__Task goal__. Your task is to find every line of the listing that includes "moved" and copy it.

__Stored data__.
--------

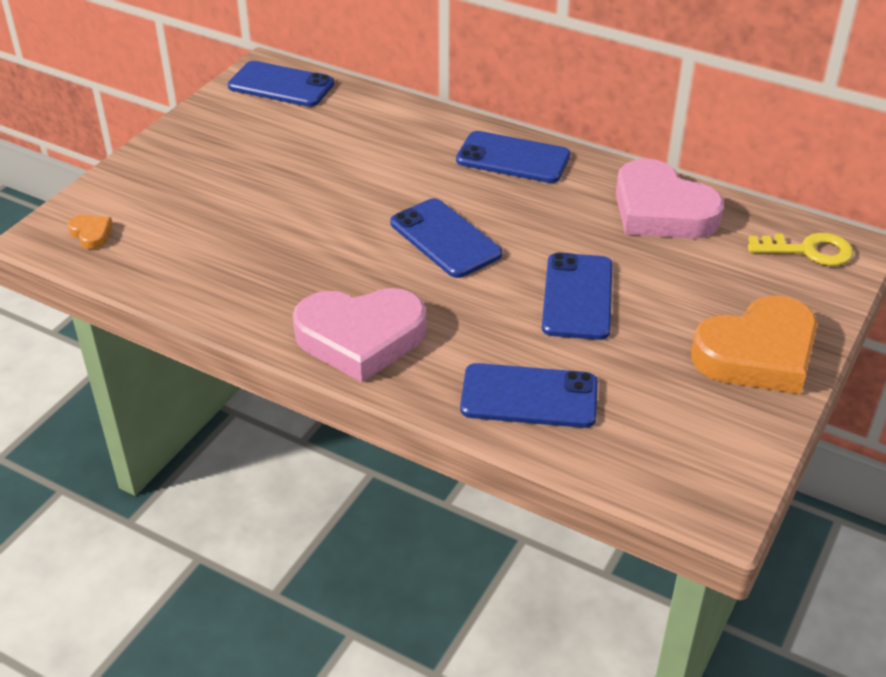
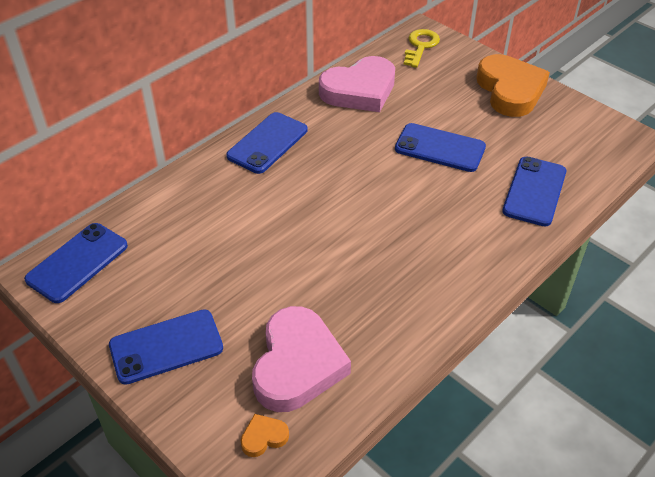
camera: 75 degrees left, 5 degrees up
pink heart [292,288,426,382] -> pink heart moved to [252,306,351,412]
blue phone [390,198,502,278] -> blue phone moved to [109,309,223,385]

--------

__Task solution__.
pink heart [292,288,426,382] -> pink heart moved to [252,306,351,412]
blue phone [390,198,502,278] -> blue phone moved to [109,309,223,385]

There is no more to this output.